====== RECORDS FOR THE EXERCISE ======
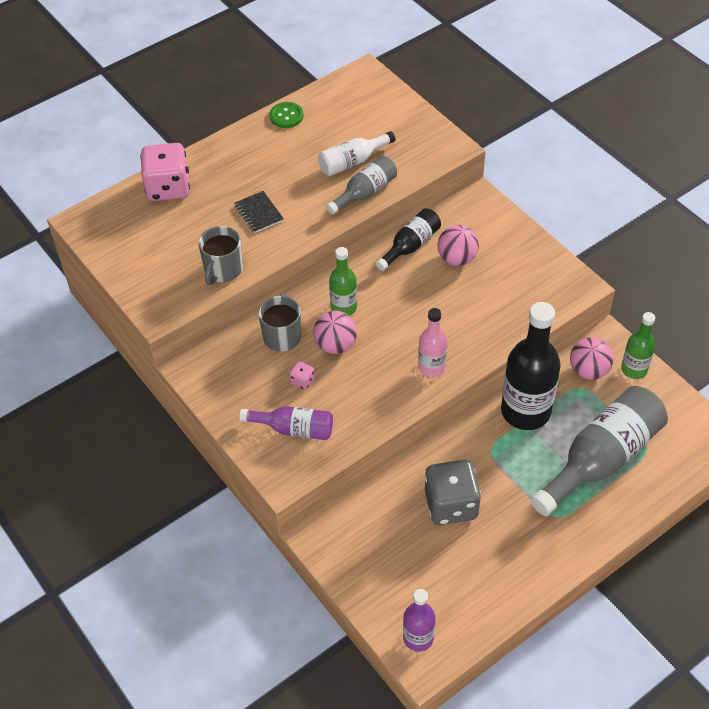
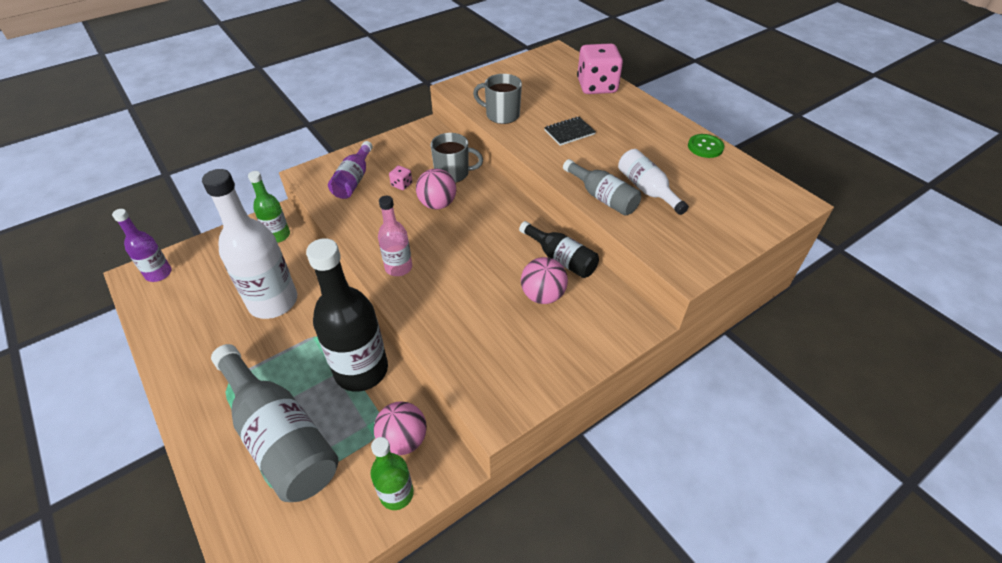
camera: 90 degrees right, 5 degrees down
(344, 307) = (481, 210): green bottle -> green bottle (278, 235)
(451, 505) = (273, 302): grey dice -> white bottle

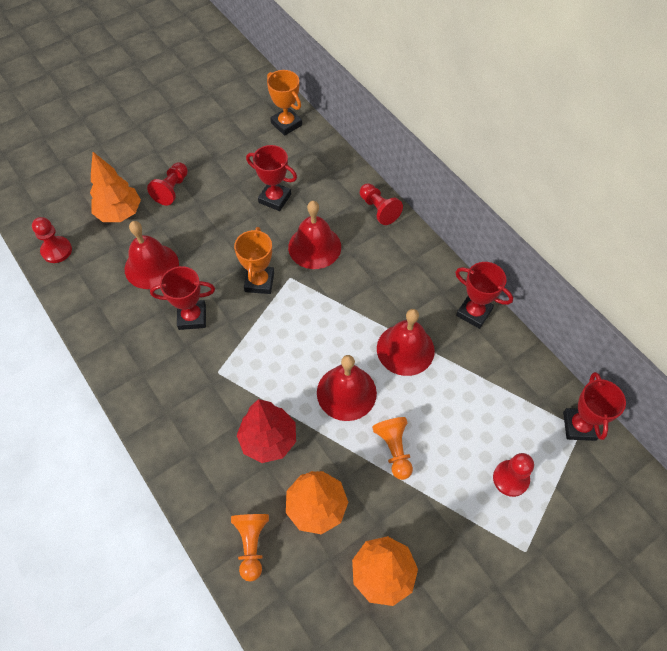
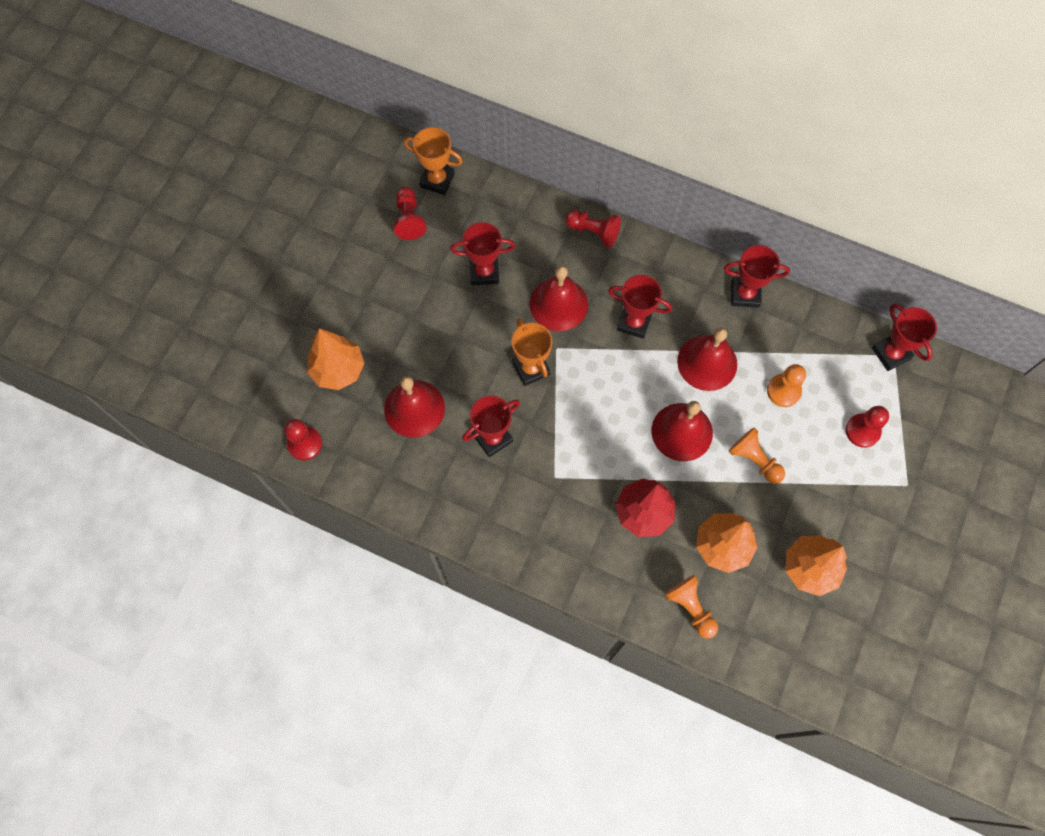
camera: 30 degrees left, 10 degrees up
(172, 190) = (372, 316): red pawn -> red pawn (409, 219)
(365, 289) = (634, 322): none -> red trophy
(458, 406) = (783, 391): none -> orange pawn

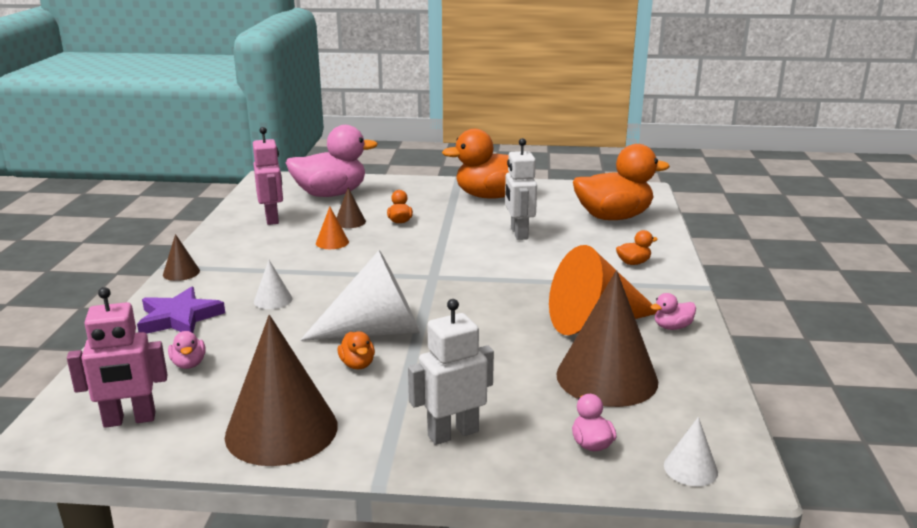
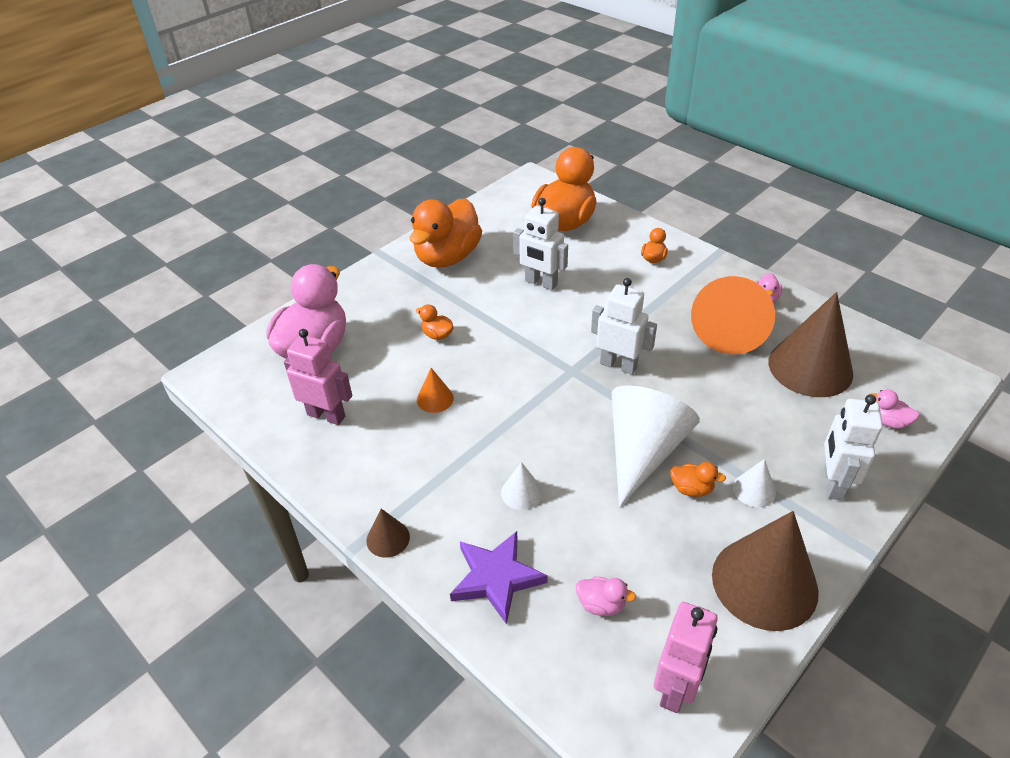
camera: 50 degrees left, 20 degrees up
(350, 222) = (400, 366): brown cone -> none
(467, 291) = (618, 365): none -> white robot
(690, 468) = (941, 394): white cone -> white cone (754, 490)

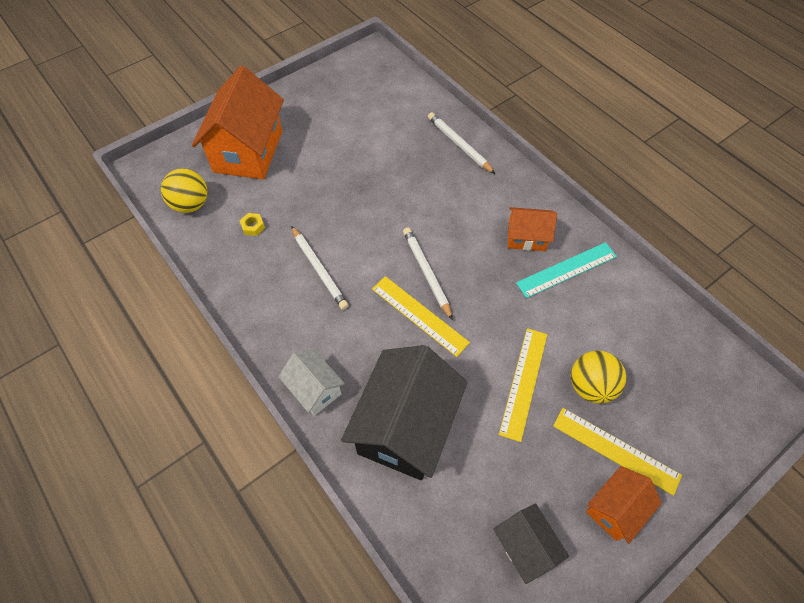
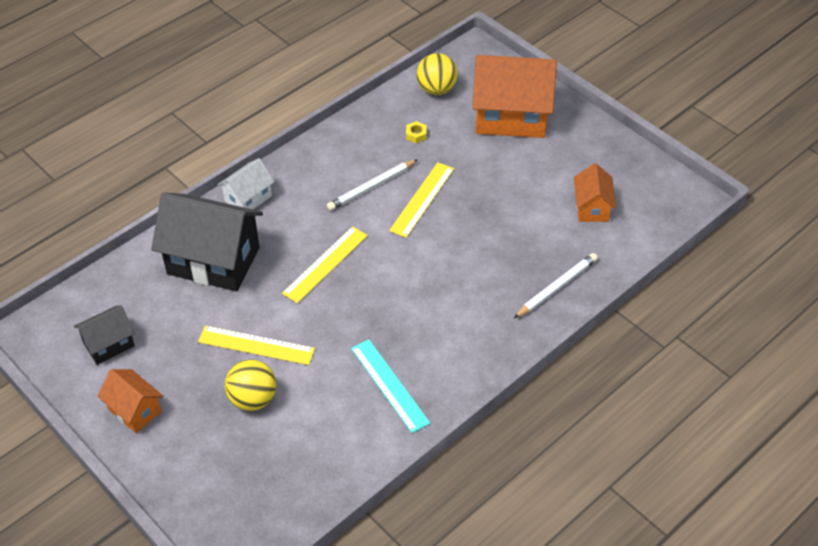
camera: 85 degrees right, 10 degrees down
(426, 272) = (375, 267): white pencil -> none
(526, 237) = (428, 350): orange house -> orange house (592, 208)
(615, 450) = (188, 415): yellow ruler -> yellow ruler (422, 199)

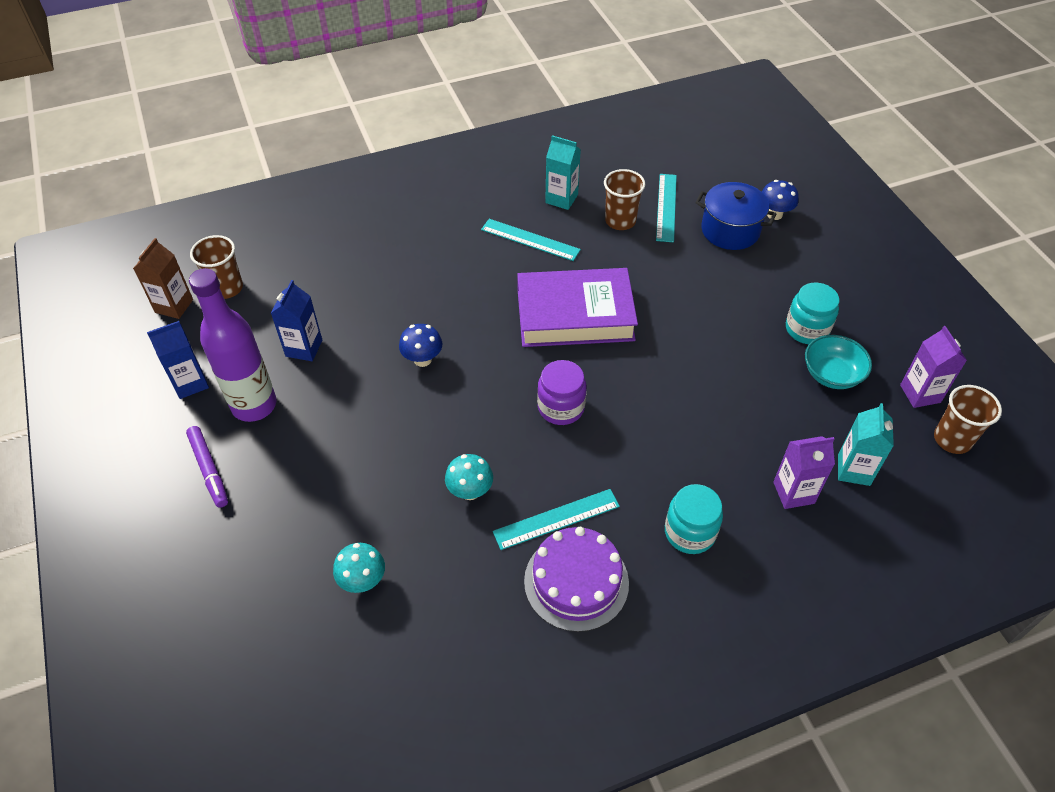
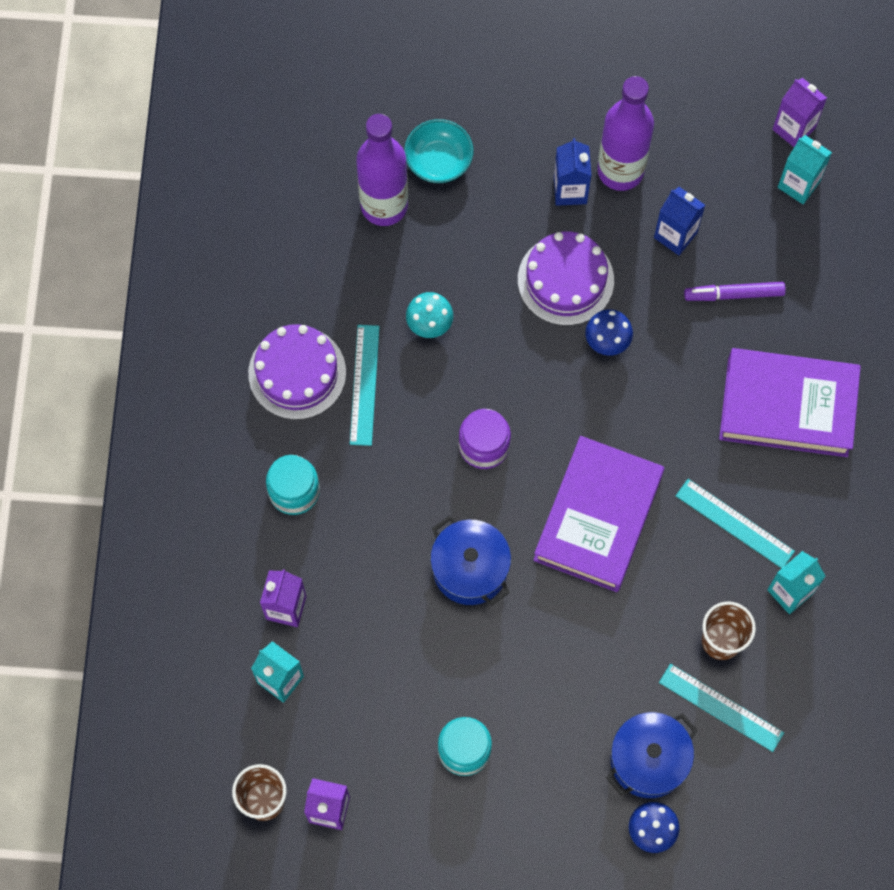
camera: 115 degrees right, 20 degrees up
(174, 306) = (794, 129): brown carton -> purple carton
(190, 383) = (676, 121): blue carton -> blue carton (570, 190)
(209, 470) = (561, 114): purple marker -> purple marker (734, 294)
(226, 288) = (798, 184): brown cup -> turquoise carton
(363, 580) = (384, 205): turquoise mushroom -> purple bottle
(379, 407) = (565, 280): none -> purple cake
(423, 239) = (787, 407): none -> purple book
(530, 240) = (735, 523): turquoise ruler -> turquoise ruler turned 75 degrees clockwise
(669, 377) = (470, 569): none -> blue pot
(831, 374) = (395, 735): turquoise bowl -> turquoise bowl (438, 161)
======
WORK INSTRUCTION ▸ Skip the pictures and output all entries exactly.

EXERCISE ANSWER ▸
camera: 90 degrees right, 5 degrees down
(344, 307) = (481, 210): green bottle -> green bottle (278, 235)
(451, 505) = (273, 302): grey dice -> white bottle

camera: 30 degrees left, 10 degrees up
(172, 190) = (372, 316): red pawn -> red pawn (409, 219)
(365, 289) = (634, 322): none -> red trophy
(458, 406) = (783, 391): none -> orange pawn

camera: 50 degrees left, 20 degrees up
(350, 222) = (400, 366): brown cone -> none
(467, 291) = (618, 365): none -> white robot
(690, 468) = (941, 394): white cone -> white cone (754, 490)

camera: 85 degrees right, 10 degrees down
(426, 272) = (375, 267): white pencil -> none
(526, 237) = (428, 350): orange house -> orange house (592, 208)
(615, 450) = (188, 415): yellow ruler -> yellow ruler (422, 199)

camera: 115 degrees right, 20 degrees up
(174, 306) = (794, 129): brown carton -> purple carton
(190, 383) = (676, 121): blue carton -> blue carton (570, 190)
(209, 470) = (561, 114): purple marker -> purple marker (734, 294)
(226, 288) = (798, 184): brown cup -> turquoise carton
(363, 580) = (384, 205): turquoise mushroom -> purple bottle
(379, 407) = (565, 280): none -> purple cake
(423, 239) = (787, 407): none -> purple book
(530, 240) = (735, 523): turquoise ruler -> turquoise ruler turned 75 degrees clockwise
(669, 377) = (470, 569): none -> blue pot
(831, 374) = (395, 735): turquoise bowl -> turquoise bowl (438, 161)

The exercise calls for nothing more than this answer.